* _Material supplied_
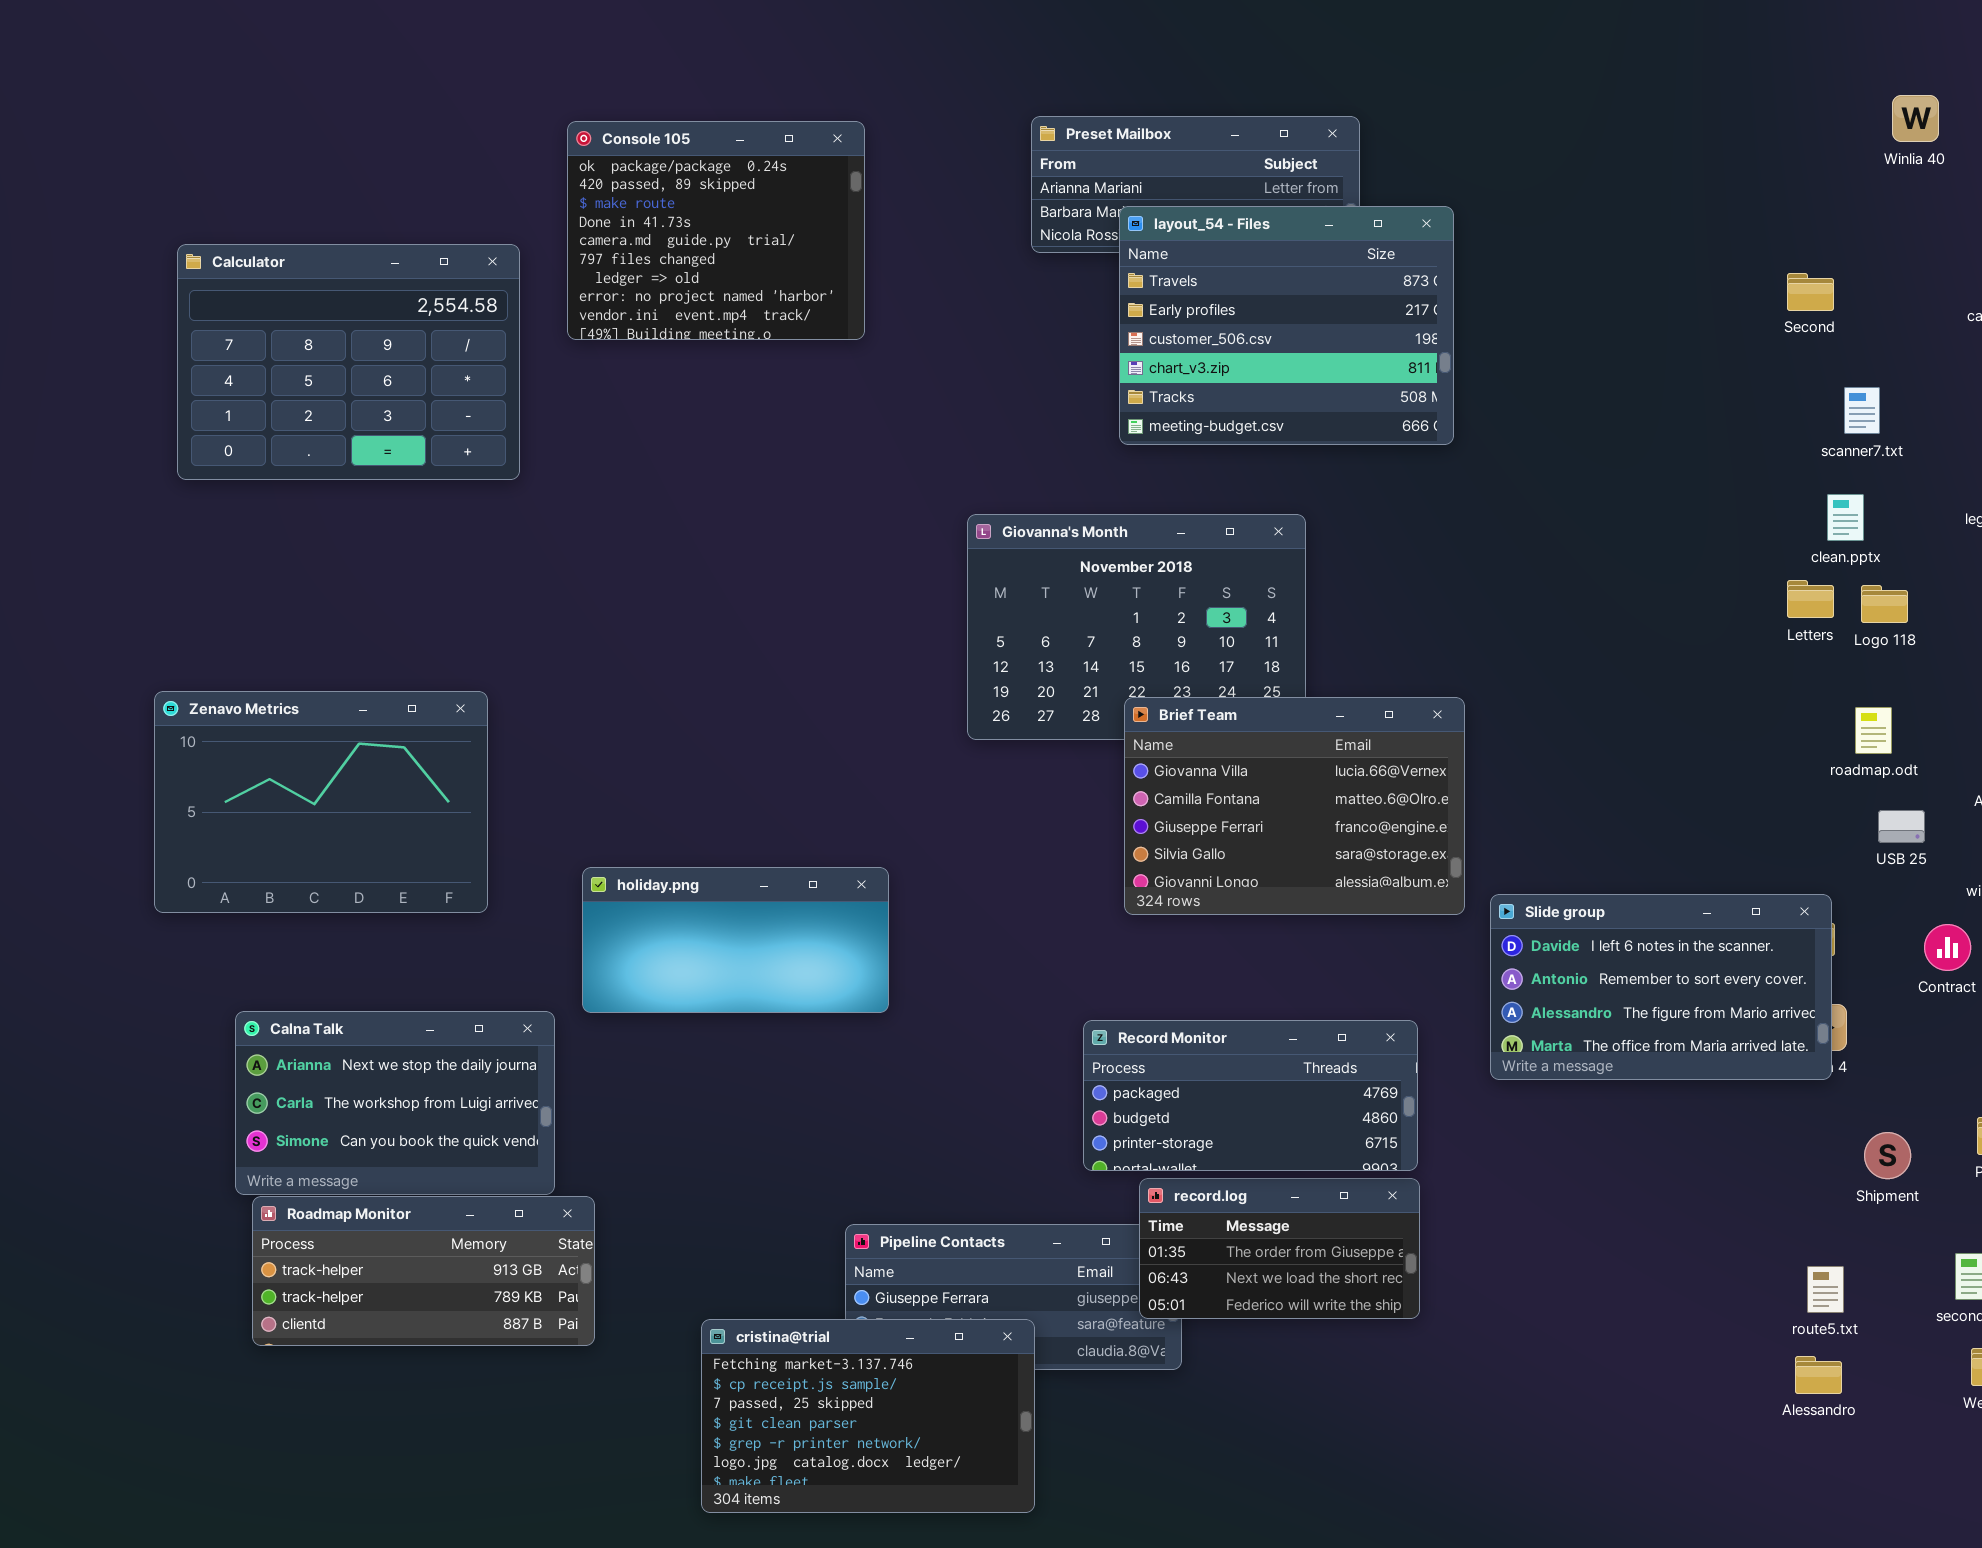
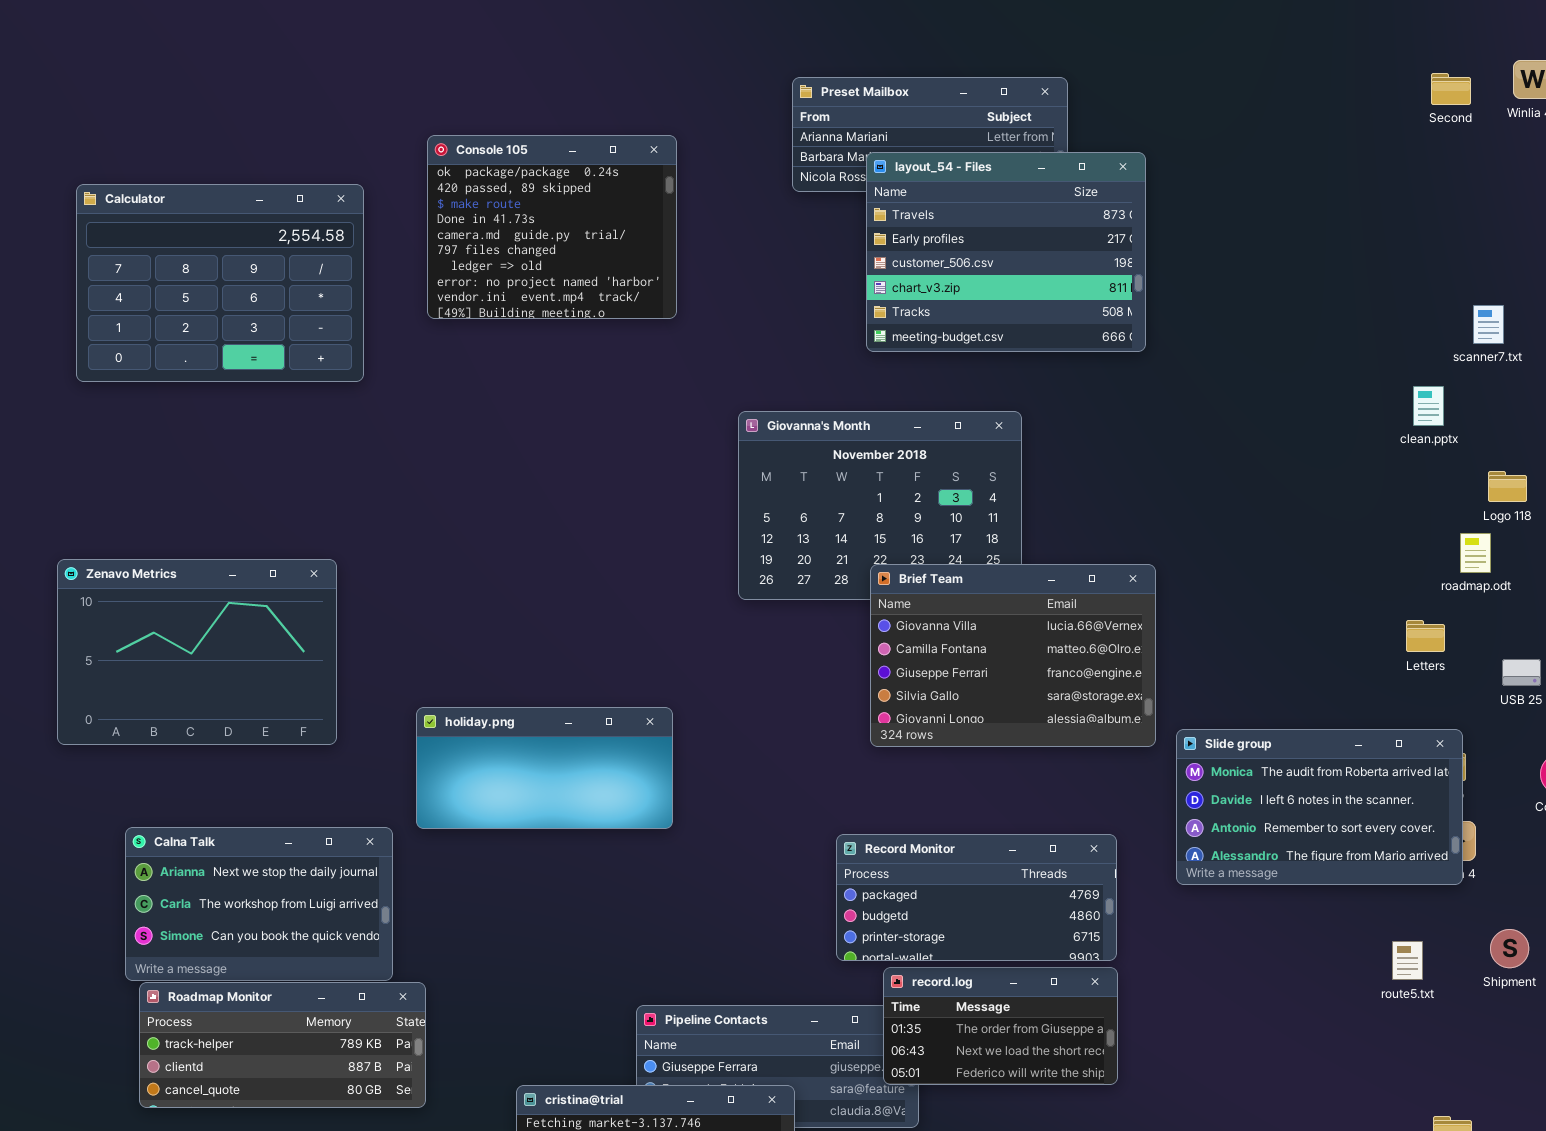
Console 105: [567,121,865,340] -> [427,135,677,319], moved
Second: [1787,273,1834,311] -> [1431,73,1471,105], moved
clean.pptx: [1827,494,1864,541] -> [1413,386,1444,426], moved
Letters: [1787,580,1834,618] -> [1406,620,1445,652], moved
roadmap.odt: [1855,707,1892,754] -> [1460,533,1491,573], moved
Slide group: [1490,894,1832,1080] -> [1176,729,1463,885], scrolled up 1 row
Roadmap Monitor: [252,1196,595,1346] -> [139,982,426,1108], scrolled down 1 row
route5.txt: [1807,1266,1844,1313] -> [1392,941,1423,980], moved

* _Work to be completed_
Please write out exactly the line containing "roadmap.odt: [1855,707,1892,754] ->" and every line after it through the end of the records, nothing more.

* _Exercise result_
roadmap.odt: [1855,707,1892,754] -> [1460,533,1491,573], moved
Slide group: [1490,894,1832,1080] -> [1176,729,1463,885], scrolled up 1 row
Roadmap Monitor: [252,1196,595,1346] -> [139,982,426,1108], scrolled down 1 row
route5.txt: [1807,1266,1844,1313] -> [1392,941,1423,980], moved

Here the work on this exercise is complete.